### REQUEST
Render all of the records below as a Markdown table with two columns, Row and Line, placing one nonblank line in each row and omitting blank lines.

### PROVIDED RECORDS
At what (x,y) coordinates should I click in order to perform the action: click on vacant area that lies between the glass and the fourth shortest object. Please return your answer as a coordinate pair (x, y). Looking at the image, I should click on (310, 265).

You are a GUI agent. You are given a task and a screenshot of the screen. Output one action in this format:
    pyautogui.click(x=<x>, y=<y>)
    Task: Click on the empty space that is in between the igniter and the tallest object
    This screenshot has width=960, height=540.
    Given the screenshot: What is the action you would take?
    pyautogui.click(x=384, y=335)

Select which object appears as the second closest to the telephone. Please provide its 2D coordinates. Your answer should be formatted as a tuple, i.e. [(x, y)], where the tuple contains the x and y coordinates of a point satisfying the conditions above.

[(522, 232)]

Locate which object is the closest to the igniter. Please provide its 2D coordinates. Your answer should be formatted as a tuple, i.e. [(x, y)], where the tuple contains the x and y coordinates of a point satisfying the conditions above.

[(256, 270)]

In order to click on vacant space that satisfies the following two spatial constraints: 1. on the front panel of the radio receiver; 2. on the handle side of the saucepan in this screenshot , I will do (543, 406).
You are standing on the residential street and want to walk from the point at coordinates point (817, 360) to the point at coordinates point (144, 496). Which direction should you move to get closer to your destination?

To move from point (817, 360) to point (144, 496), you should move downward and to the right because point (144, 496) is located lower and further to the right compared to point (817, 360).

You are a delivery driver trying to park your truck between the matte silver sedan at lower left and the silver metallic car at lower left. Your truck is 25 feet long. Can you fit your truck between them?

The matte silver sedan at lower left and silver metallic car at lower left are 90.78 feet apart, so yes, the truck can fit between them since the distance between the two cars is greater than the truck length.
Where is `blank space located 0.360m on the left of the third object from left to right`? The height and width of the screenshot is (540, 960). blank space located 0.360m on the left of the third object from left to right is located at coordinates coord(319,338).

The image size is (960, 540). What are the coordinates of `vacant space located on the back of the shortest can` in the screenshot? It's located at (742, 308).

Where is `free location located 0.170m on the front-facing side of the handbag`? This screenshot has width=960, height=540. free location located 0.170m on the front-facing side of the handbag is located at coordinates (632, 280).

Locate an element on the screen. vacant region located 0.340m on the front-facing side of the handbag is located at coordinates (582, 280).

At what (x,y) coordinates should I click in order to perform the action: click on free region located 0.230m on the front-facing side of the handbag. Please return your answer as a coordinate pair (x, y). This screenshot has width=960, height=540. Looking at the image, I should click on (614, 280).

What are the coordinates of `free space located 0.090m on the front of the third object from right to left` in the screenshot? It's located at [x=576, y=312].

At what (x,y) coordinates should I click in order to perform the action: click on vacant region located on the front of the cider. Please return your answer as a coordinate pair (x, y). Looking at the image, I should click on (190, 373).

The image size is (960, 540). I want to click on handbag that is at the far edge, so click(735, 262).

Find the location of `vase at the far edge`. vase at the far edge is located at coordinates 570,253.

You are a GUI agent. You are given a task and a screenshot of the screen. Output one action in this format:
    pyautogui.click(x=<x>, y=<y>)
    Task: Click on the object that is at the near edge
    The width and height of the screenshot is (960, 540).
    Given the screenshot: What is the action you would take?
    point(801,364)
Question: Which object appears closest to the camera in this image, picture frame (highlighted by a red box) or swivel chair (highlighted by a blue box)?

### ANSWER FOR THE TASK
| Row | Line |
|---|---|
| 1 | At what (x,y) coordinates should I click in order to perform the action: click on vacant area that lies between the glass and the fourth shortest object. Please return your answer as a coordinate pair (x, y). Looking at the image, I should click on (310, 265). |
| 2 | You are a GUI agent. You are given a task and a screenshot of the screen. Output one action in this format: |
| 3 |     pyautogui.click(x=<x>, y=<y>) |
| 4 |     Task: Click on the empty space that is in between the igniter and the tallest object |
| 5 |     This screenshot has width=960, height=540. |
| 6 |     Given the screenshot: What is the action you would take? |
| 7 |     pyautogui.click(x=384, y=335) |
| 8 | Select which object appears as the second closest to the telephone. Please provide its 2D coordinates. Your answer should be formatted as a tuple, i.e. [(x, y)], where the tuple contains the x and y coordinates of a point satisfying the conditions above. |
| 9 | [(522, 232)] |
| 10 | Locate which object is the closest to the igniter. Please provide its 2D coordinates. Your answer should be formatted as a tuple, i.e. [(x, y)], where the tuple contains the x and y coordinates of a point satisfying the conditions above. |
| 11 | [(256, 270)] |
| 12 | In order to click on vacant space that satisfies the following two spatial constraints: 1. on the front panel of the radio receiver; 2. on the handle side of the saucepan in this screenshot , I will do (543, 406). |
| 13 | You are standing on the residential street and want to walk from the point at coordinates point (817, 360) to the point at coordinates point (144, 496). Which direction should you move to get closer to your destination? |
| 14 | To move from point (817, 360) to point (144, 496), you should move downward and to the right because point (144, 496) is located lower and further to the right compared to point (817, 360). |
| 15 | You are a delivery driver trying to park your truck between the matte silver sedan at lower left and the silver metallic car at lower left. Your truck is 25 feet long. Can you fit your truck between them? |
| 16 | The matte silver sedan at lower left and silver metallic car at lower left are 90.78 feet apart, so yes, the truck can fit between them since the distance between the two cars is greater than the truck length. |
| 17 | Where is `blank space located 0.360m on the left of the third object from left to right`? The height and width of the screenshot is (540, 960). blank space located 0.360m on the left of the third object from left to right is located at coordinates coord(319,338). |
| 18 | The image size is (960, 540). What are the coordinates of `vacant space located on the back of the shortest can` in the screenshot? It's located at (742, 308). |
| 19 | Where is `free location located 0.170m on the front-facing side of the handbag`? This screenshot has width=960, height=540. free location located 0.170m on the front-facing side of the handbag is located at coordinates (632, 280). |
| 20 | Locate an element on the screen. vacant region located 0.340m on the front-facing side of the handbag is located at coordinates (582, 280). |
| 21 | At what (x,y) coordinates should I click in order to perform the action: click on free region located 0.230m on the front-facing side of the handbag. Please return your answer as a coordinate pair (x, y). This screenshot has width=960, height=540. Looking at the image, I should click on (614, 280). |
| 22 | What are the coordinates of `free space located 0.090m on the front of the third object from right to left` in the screenshot? It's located at [x=576, y=312]. |
| 23 | At what (x,y) coordinates should I click in order to perform the action: click on vacant region located on the front of the cider. Please return your answer as a coordinate pair (x, y). Looking at the image, I should click on (190, 373). |
| 24 | The image size is (960, 540). I want to click on handbag that is at the far edge, so click(735, 262). |
| 25 | Find the location of `vase at the far edge`. vase at the far edge is located at coordinates 570,253. |
| 26 | You are a GUI agent. You are given a task and a screenshot of the screen. Output one action in this format: |
| 27 |     pyautogui.click(x=<x>, y=<y>) |
| 28 |     Task: Click on the object that is at the near edge |
| 29 |     The width and height of the screenshot is (960, 540). |
| 30 |     Given the screenshot: What is the action you would take? |
| 31 |     point(801,364) |
| 32 | Question: Which object appears closest to the camera in this image, picture frame (highlighted by a red box) or swivel chair (highlighted by a blue box)? |